What you will do >> Your copy should match the records exactly, apart from the pictures, which stay out.

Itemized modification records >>
-------------------------
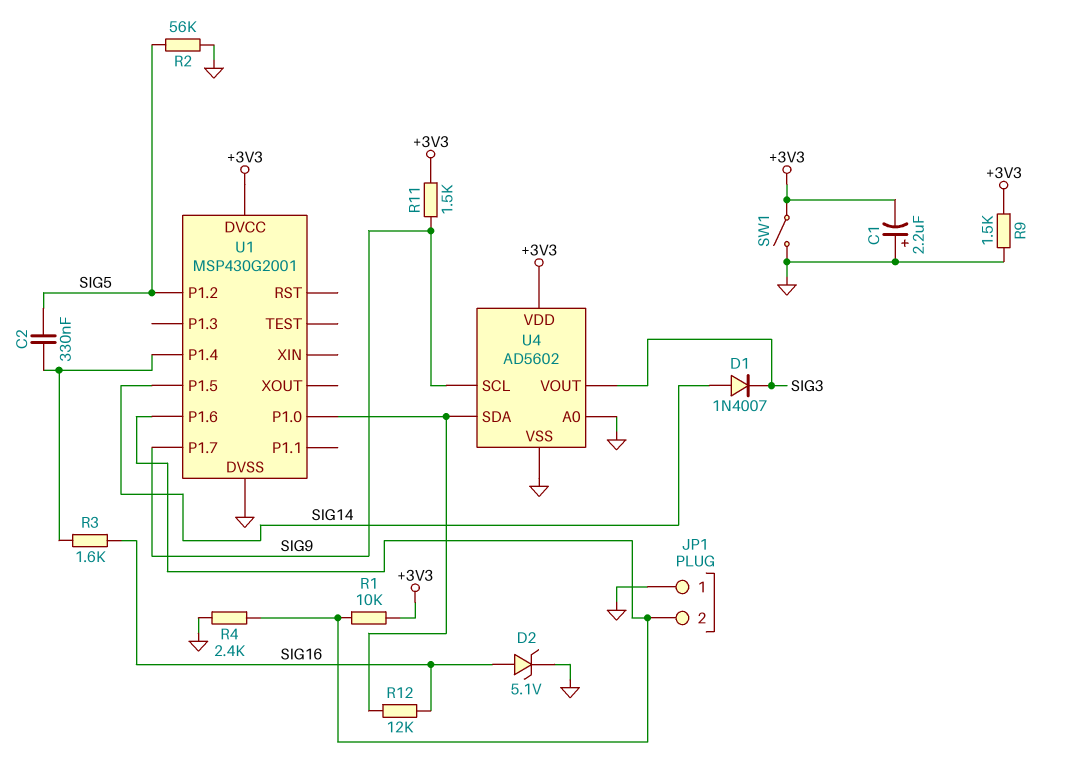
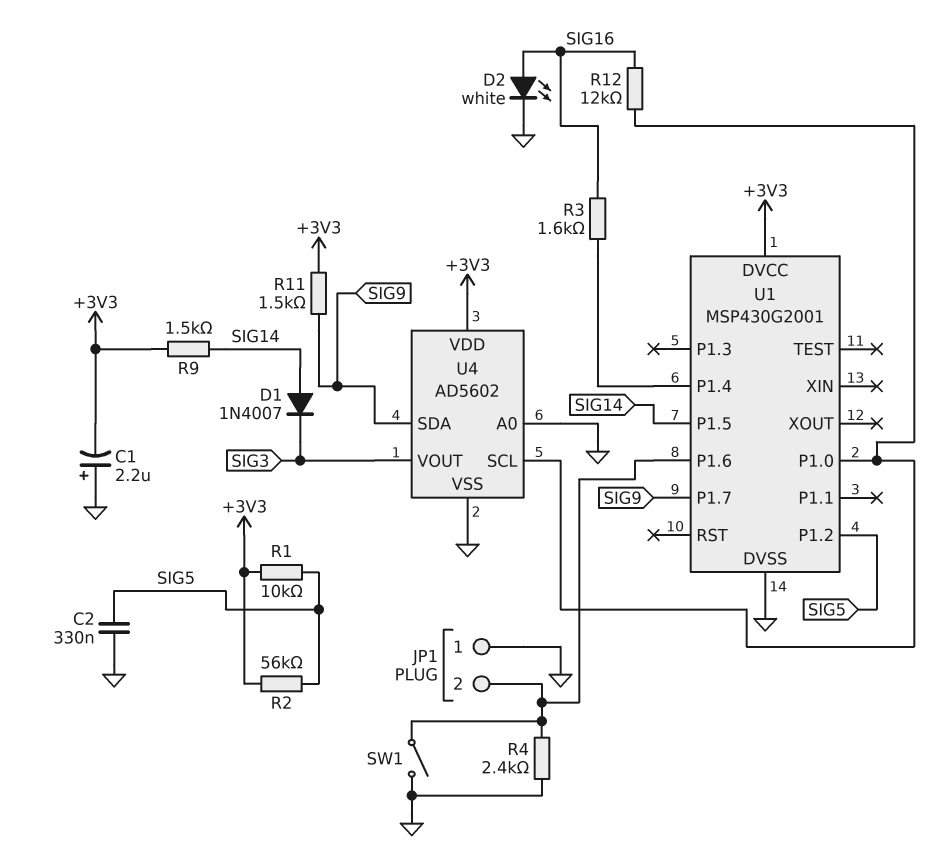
C2: 330nF (SIG5, U1/P1.4) -> 330nF (GND, SIG5)
D2: zener 5.1V (A SIG16, K GND) -> LED white (A SIG16, K GND)
R1: 10k (+3V3, JP1/2) -> 10k (+3V3, SIG5)
R2: 56k (GND, SIG5) -> 56k (+3V3, SIG5)
R9: 1.5k (+3V3, GND) -> 1.5k (+3V3, SIG14)
SW1: switch (+3V3, GND) -> switch (GND, JP1/2)
U4 pin SCL: SIG9 -> U1/P1.0
U4 pin SDA: U1/P1.0 -> SIG9

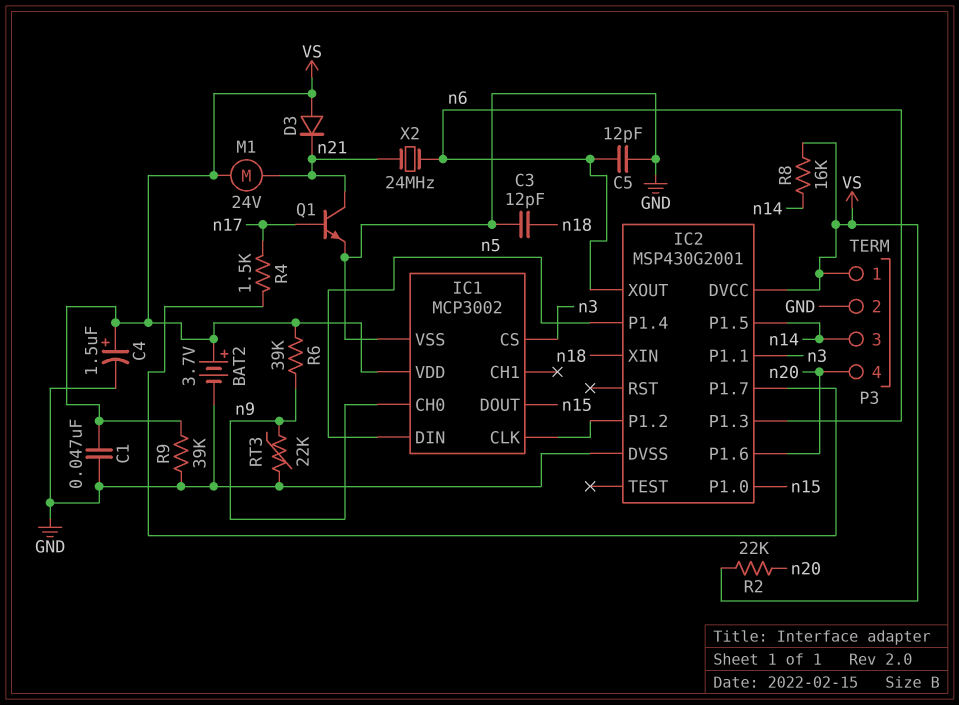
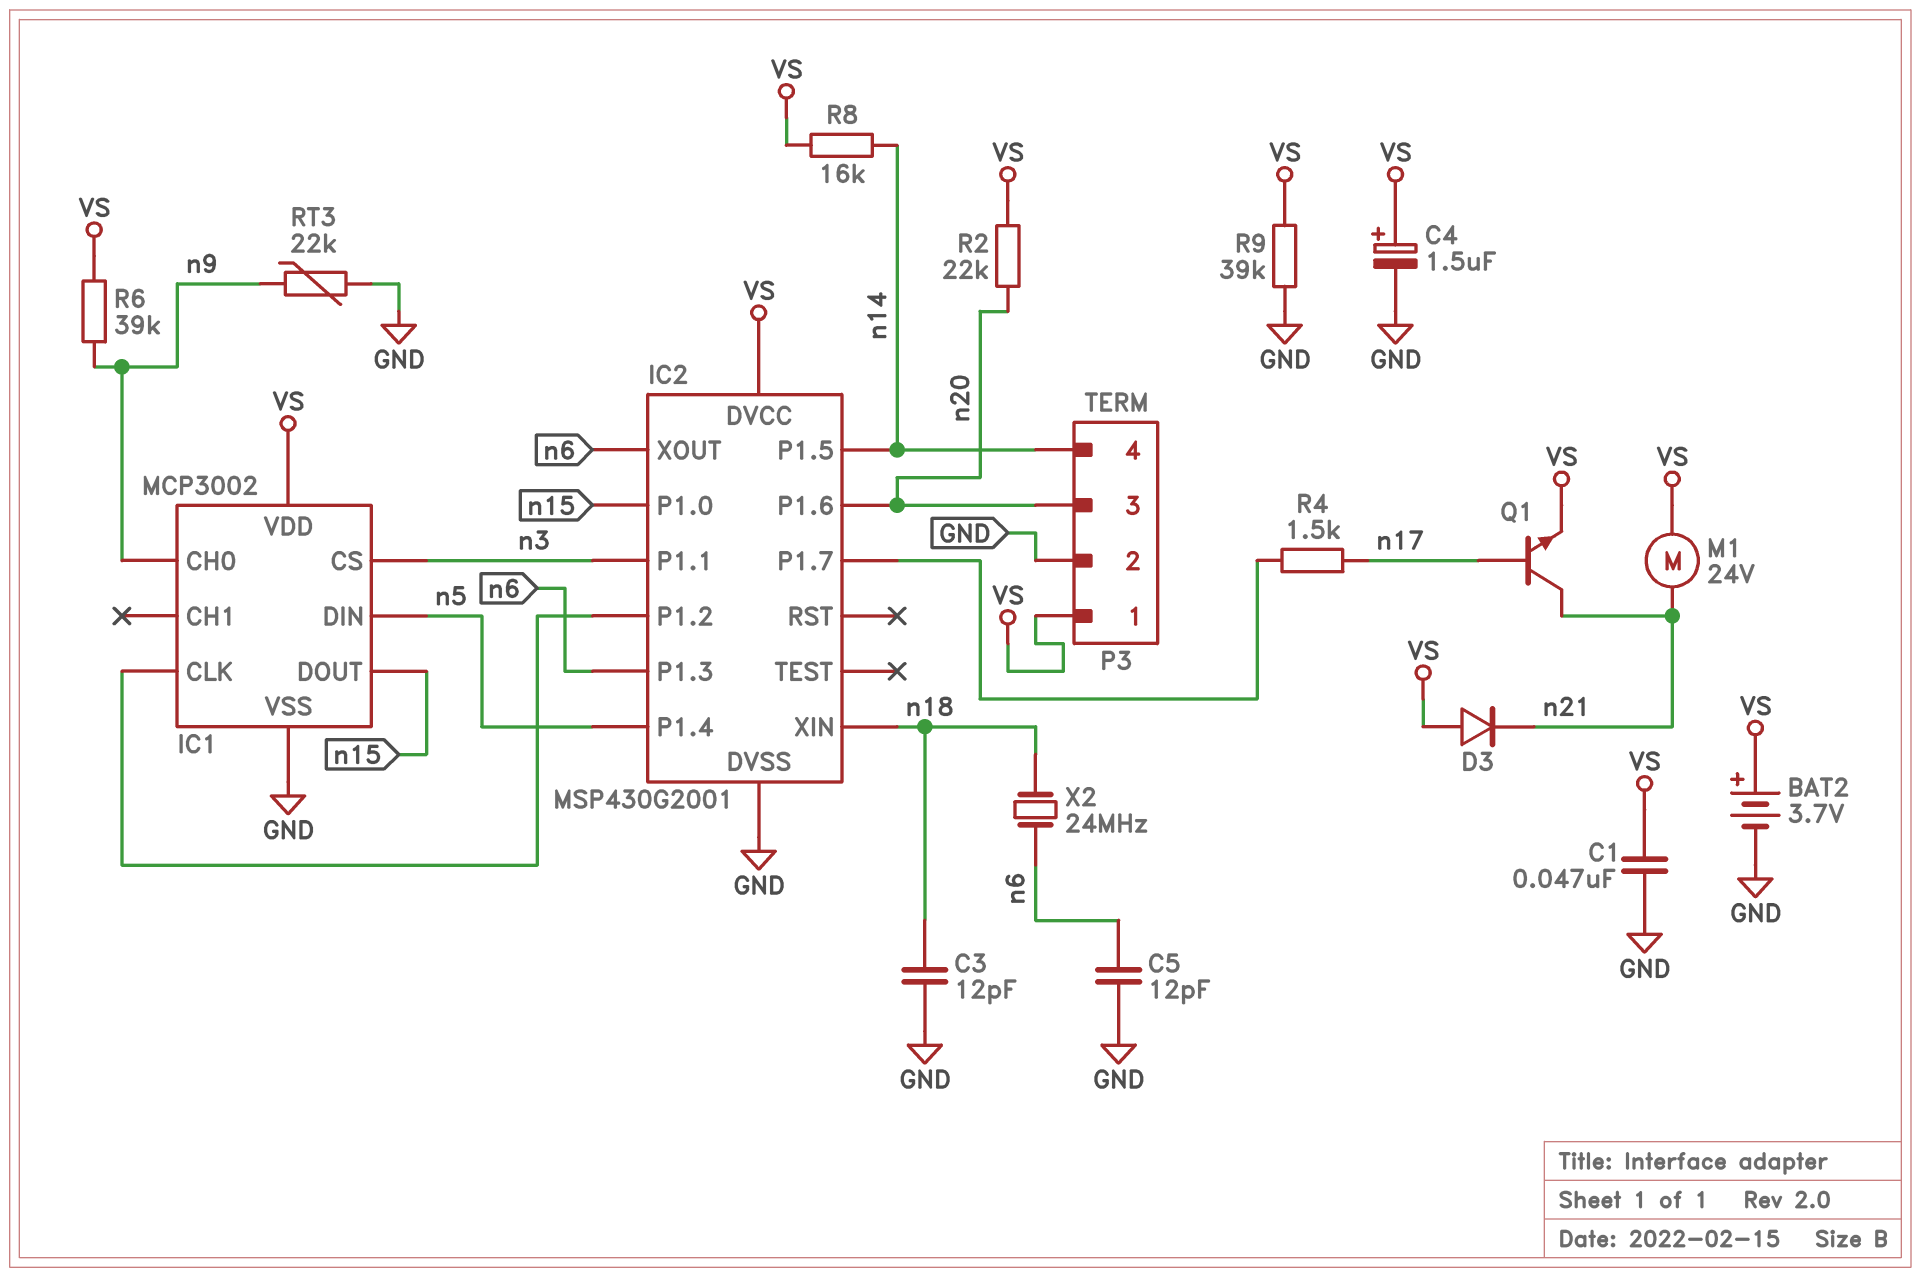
P3 pin 3: n14 -> n20
P3 pin 4: n20 -> n14
Q1: NPN (B n17, C n21, E GND) -> NPN (B n17, C n21, E VS)
X2: 24MHz (n6, n21) -> 24MHz (n6, n18)

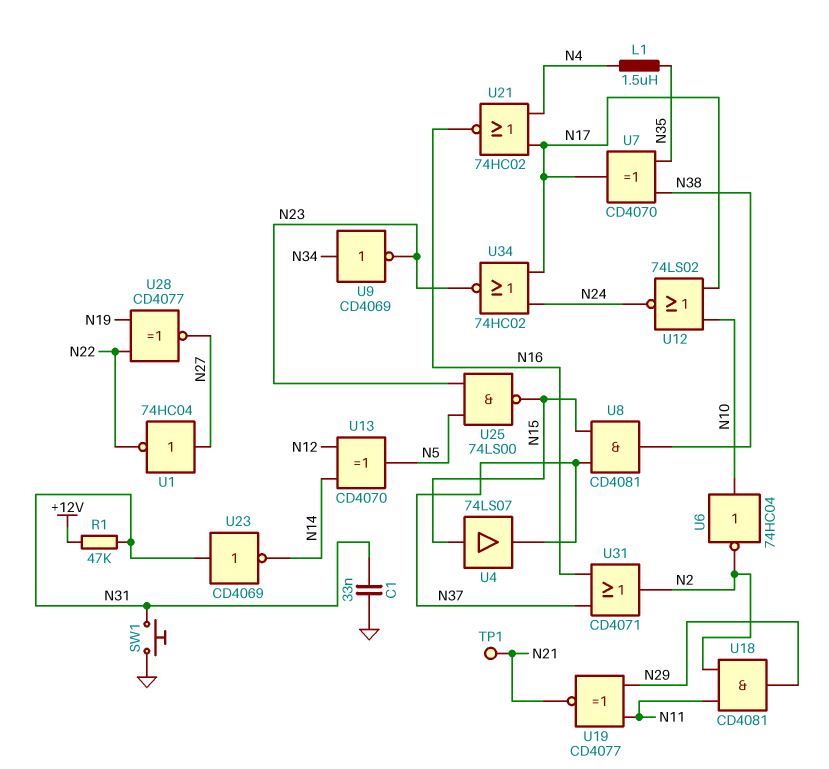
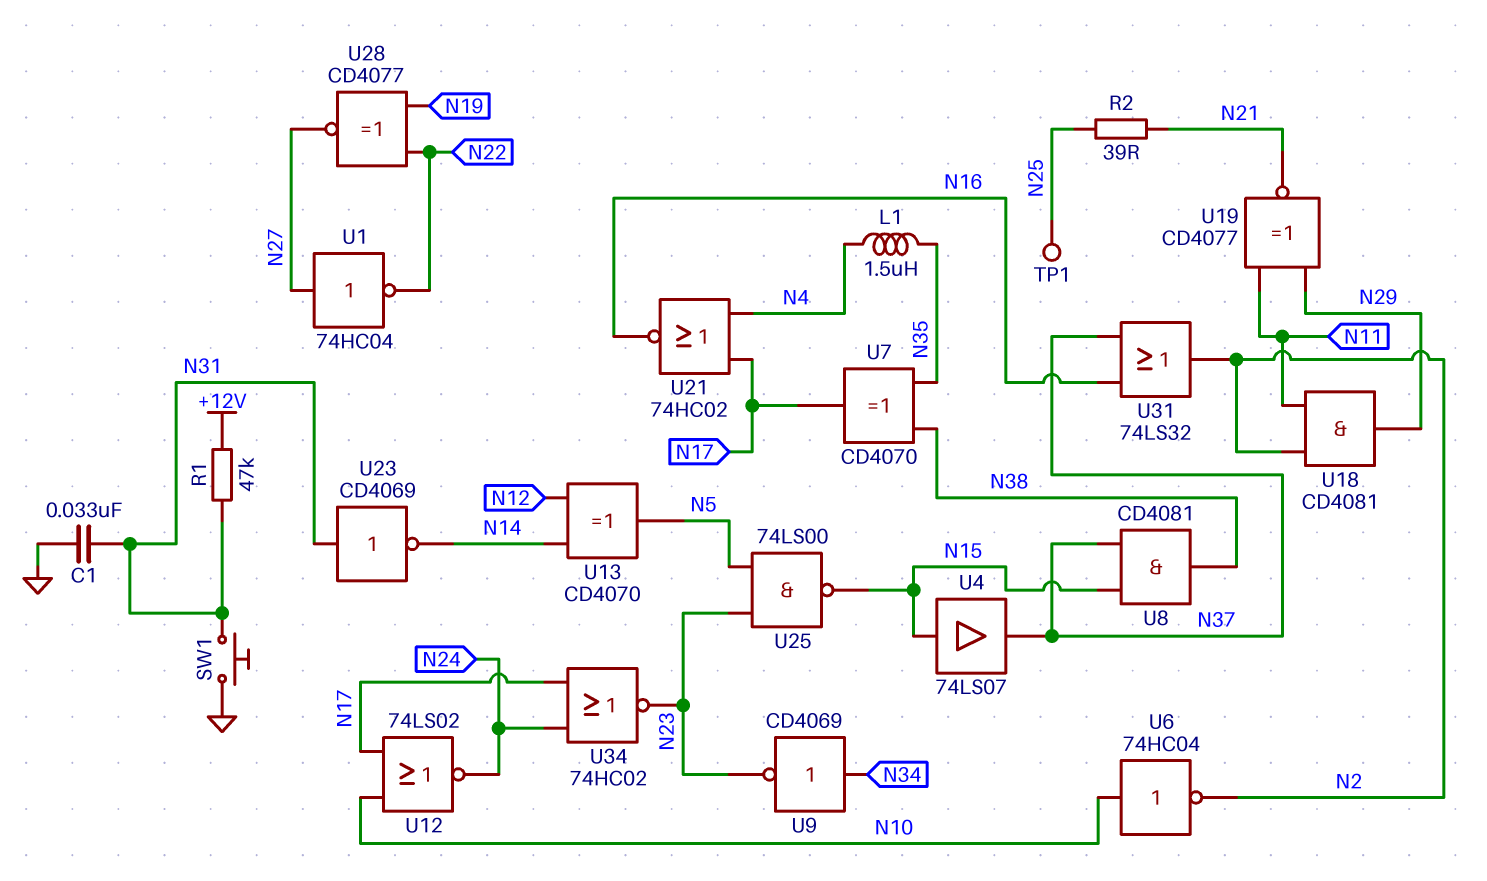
R2: none -> 39 (N21, N25)
TP1: test point (N21) -> test point (N25)
U31: OR CD4071 (in N16, in N37, out N2) -> OR 74LS32 (in N16, in N37, out N2)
-------------------------
Answer to this problem >>
C2: 330nF (SIG5, U1/P1.4) -> 330nF (GND, SIG5)
D2: zener 5.1V (A SIG16, K GND) -> LED white (A SIG16, K GND)
R1: 10k (+3V3, JP1/2) -> 10k (+3V3, SIG5)
R2: 56k (GND, SIG5) -> 56k (+3V3, SIG5)
R9: 1.5k (+3V3, GND) -> 1.5k (+3V3, SIG14)
SW1: switch (+3V3, GND) -> switch (GND, JP1/2)
U4 pin SCL: SIG9 -> U1/P1.0
U4 pin SDA: U1/P1.0 -> SIG9

P3 pin 3: n14 -> n20
P3 pin 4: n20 -> n14
Q1: NPN (B n17, C n21, E GND) -> NPN (B n17, C n21, E VS)
X2: 24MHz (n6, n21) -> 24MHz (n6, n18)

R2: none -> 39 (N21, N25)
TP1: test point (N21) -> test point (N25)
U31: OR CD4071 (in N16, in N37, out N2) -> OR 74LS32 (in N16, in N37, out N2)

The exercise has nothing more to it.